#### [Exercise prompt]
Skip the pictures. Quote every line below, exactly, from the one with "camera: 20 degrees left, 10 degrees down" through the final line.

#### [Source information]
##############################

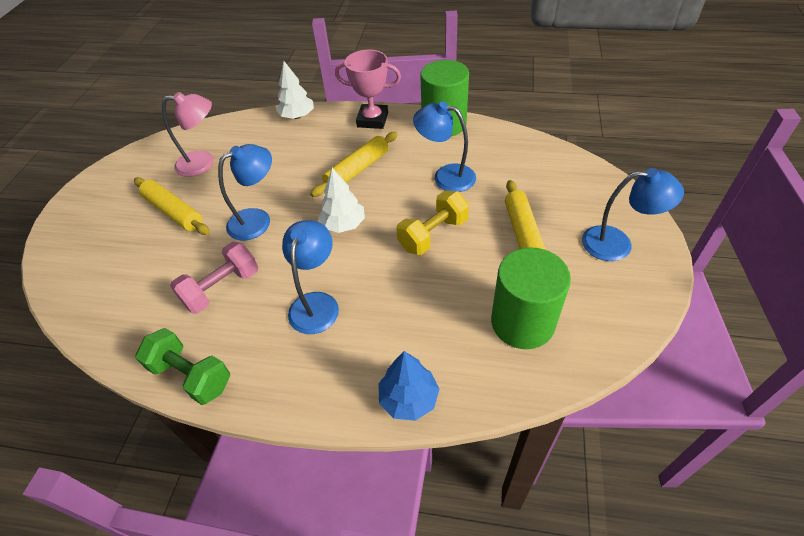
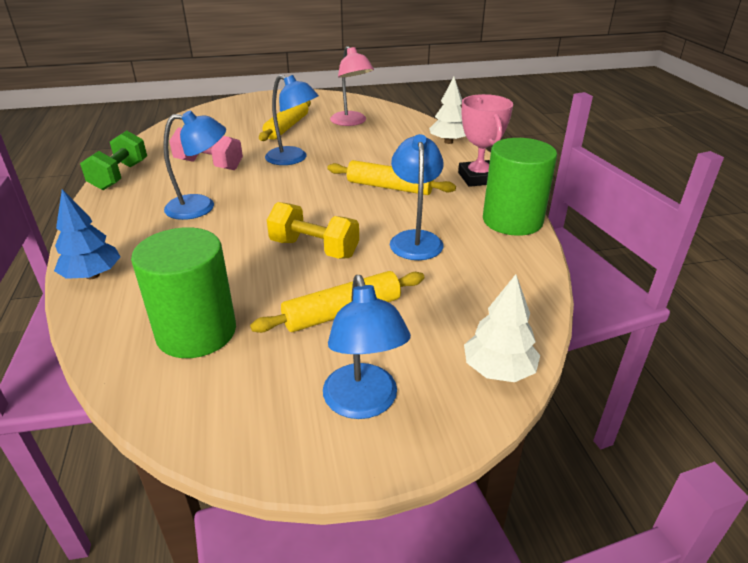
camera: 65 degrees right, 15 degrees down
white tree [318,168,365,233] -> white tree moved to [464,274,540,382]

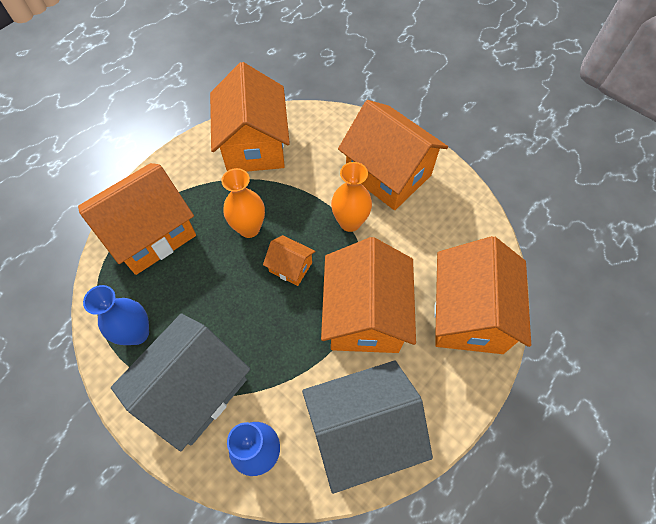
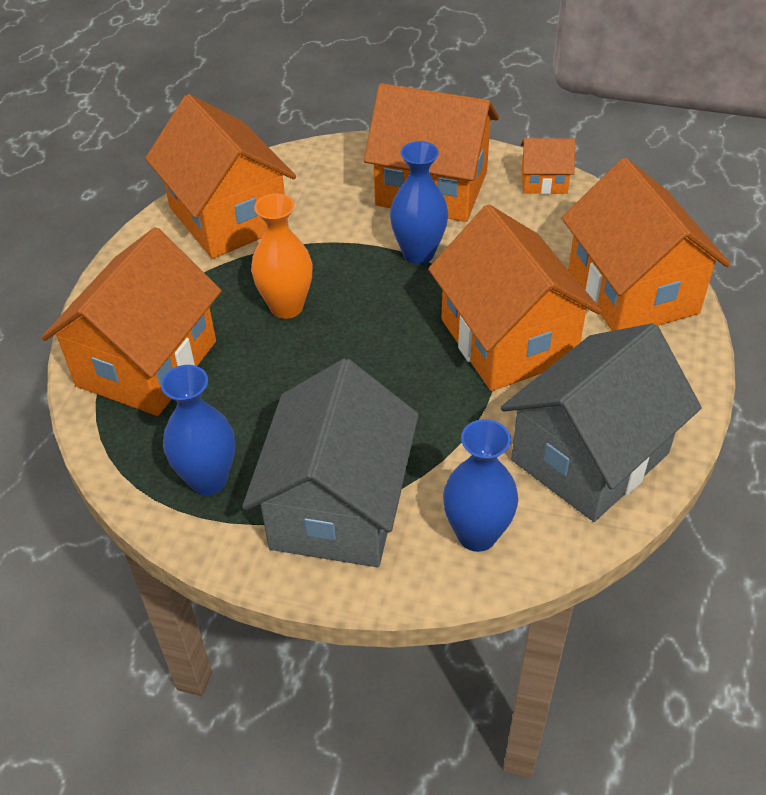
camera: 25 degrees left, 15 degrees down
orange house [263,235,315,286] -> orange house moved to [520,138,575,194]
orange vase [331,162,372,232] -> blue vase [390,141,448,264]

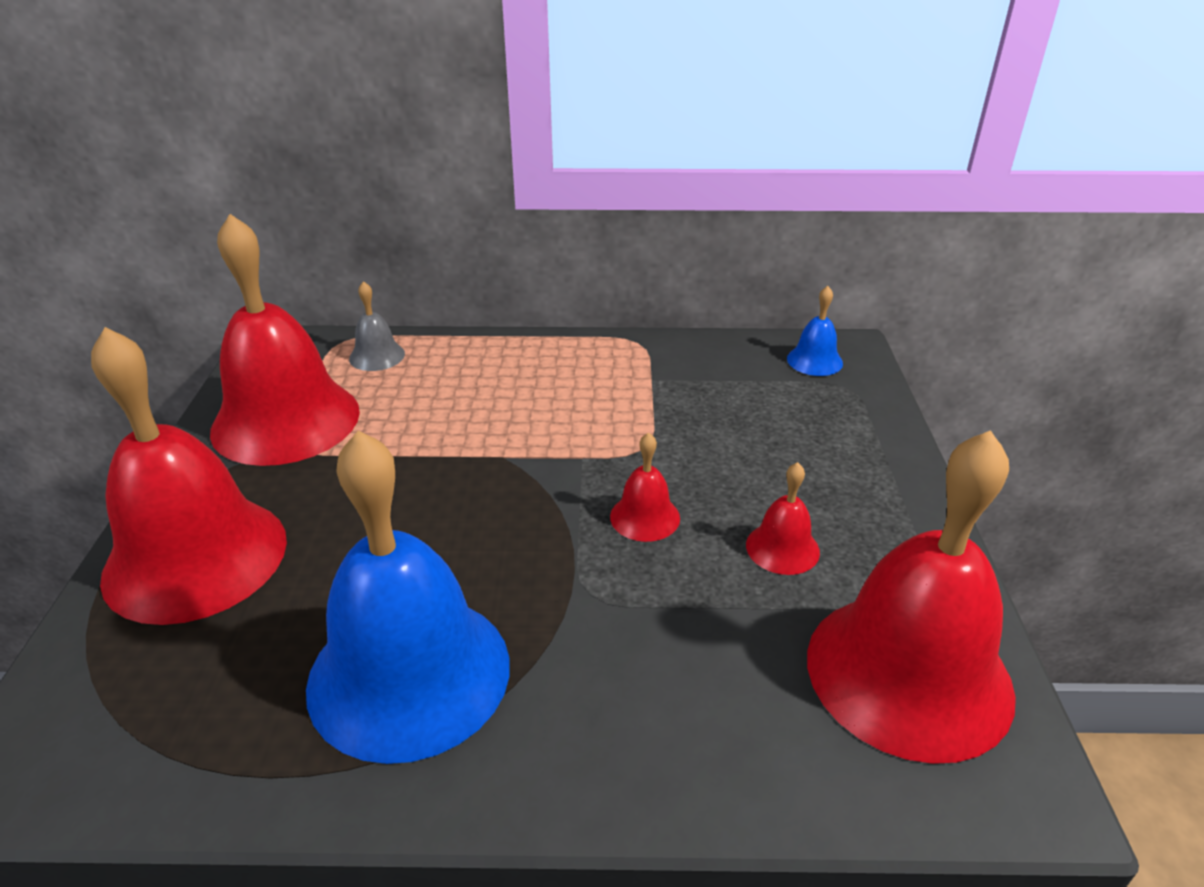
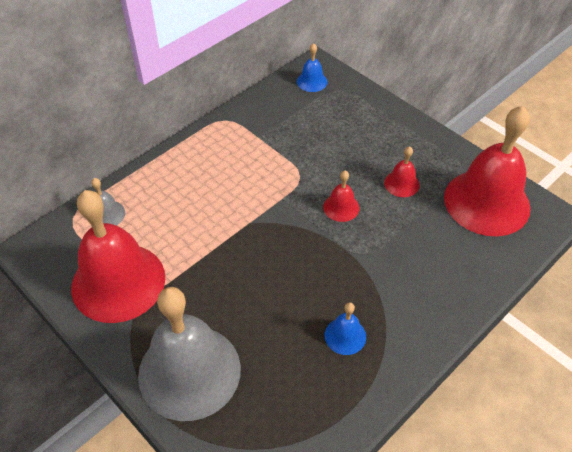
camera: 45 degrees left, 15 degrees up
red bell [91,327,287,625] -> grey bell [138,287,241,421]
blue bell [306,430,510,764] -> blue bell [325,302,366,355], size x0.42

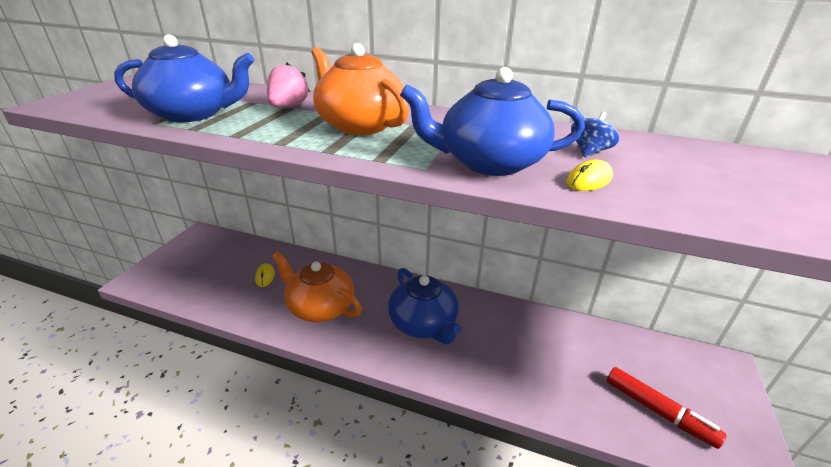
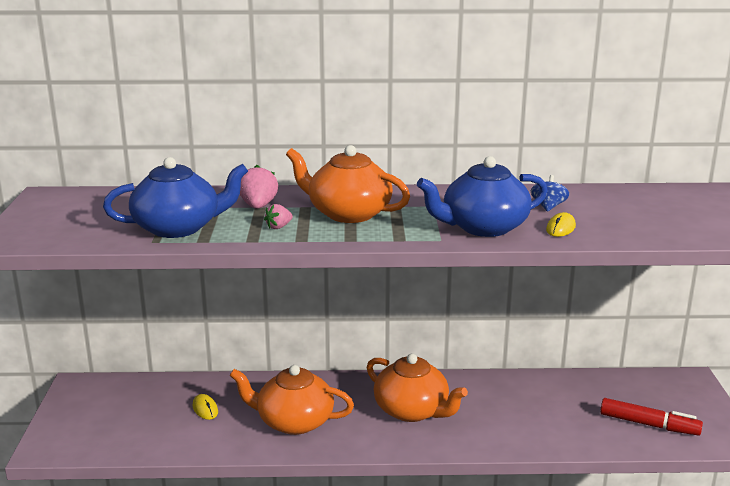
camera: 20 degrees left, 10 degrees down
blue teapot [388,268,461,345] -> orange teapot [367,354,468,422]
none -> pink strawberry [264,204,293,229]

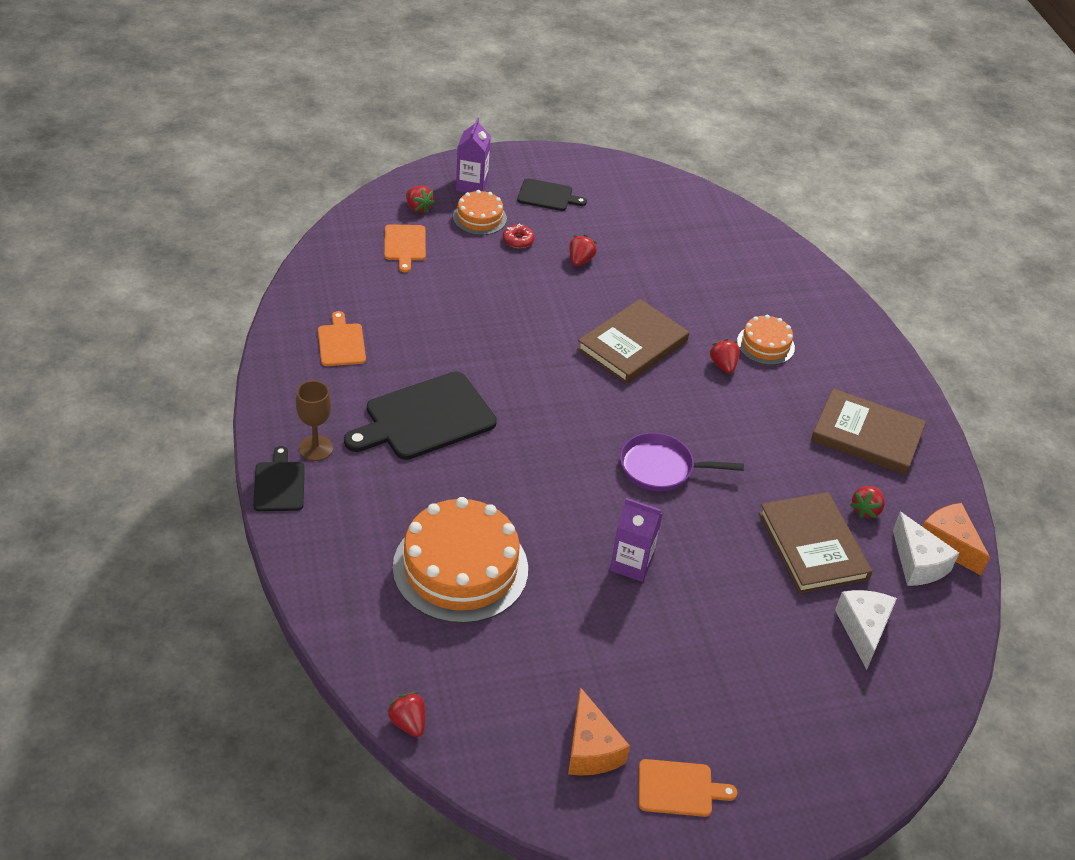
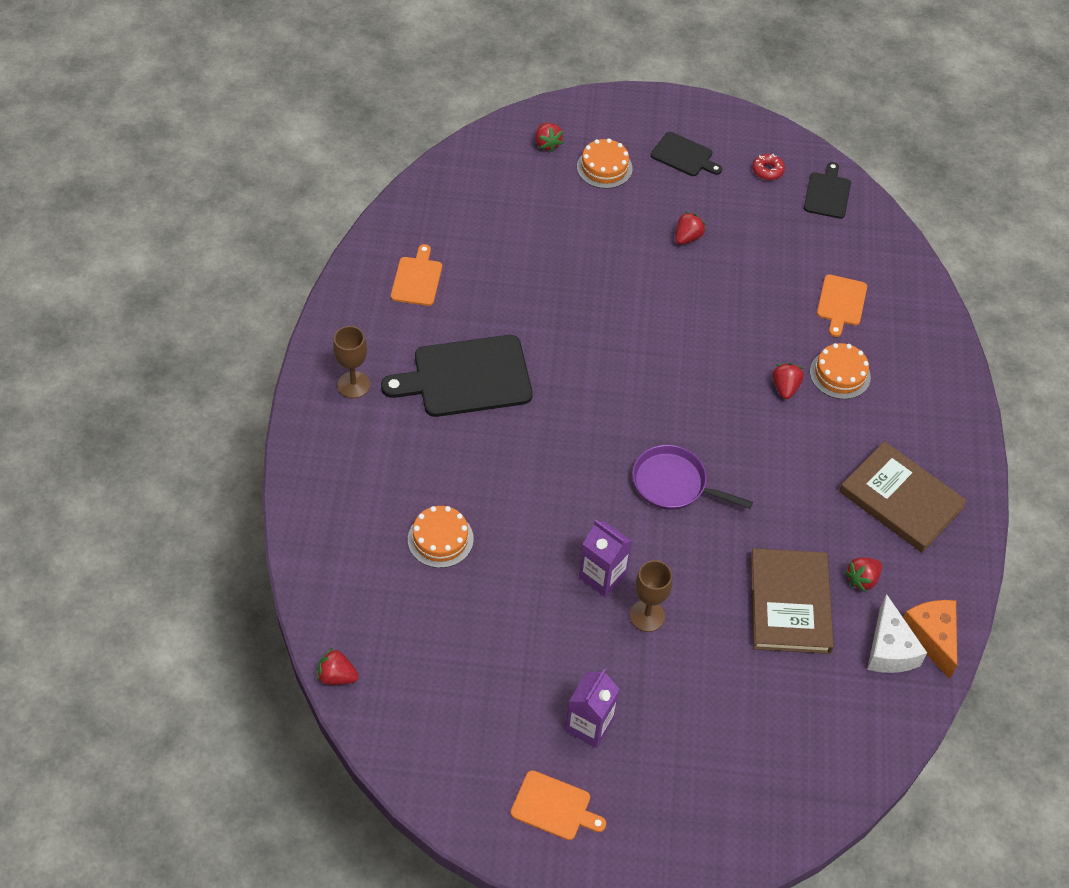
camera: 20 degrees right, 10 degrees up
black cutting board [253,446,305,511] -> black cutting board moved to [804,162,851,219]
orange cutting board [384,224,426,272] -> orange cutting board moved to [817,274,867,337]
red strawberry [387,692,425,737] -> red strawberry turned 60 degrees counterclockwise [317,648,358,685]
orange cake [393,497,528,623] -> orange cake [408,506,474,568], size x0.51
purple carton [456,118,491,193] -> purple carton moved to [565,669,620,748]
red donut [503,224,535,248] -> red donut moved to [752,154,785,180]
orange cheese [568,687,630,775] -> none
brown book [577,299,689,384] -> none
white cheese [835,590,897,670] -> none
none -> brown goblet [629,560,673,632]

##############################

#### [Exercise response]
camera: 20 degrees left, 10 degrees down
blue teapot [388,268,461,345] -> orange teapot [367,354,468,422]
none -> pink strawberry [264,204,293,229]

camera: 20 degrees right, 10 degrees up
black cutting board [253,446,305,511] -> black cutting board moved to [804,162,851,219]
orange cutting board [384,224,426,272] -> orange cutting board moved to [817,274,867,337]
red strawberry [387,692,425,737] -> red strawberry turned 60 degrees counterclockwise [317,648,358,685]
orange cake [393,497,528,623] -> orange cake [408,506,474,568], size x0.51
purple carton [456,118,491,193] -> purple carton moved to [565,669,620,748]
red donut [503,224,535,248] -> red donut moved to [752,154,785,180]
orange cheese [568,687,630,775] -> none
brown book [577,299,689,384] -> none
white cheese [835,590,897,670] -> none
none -> brown goblet [629,560,673,632]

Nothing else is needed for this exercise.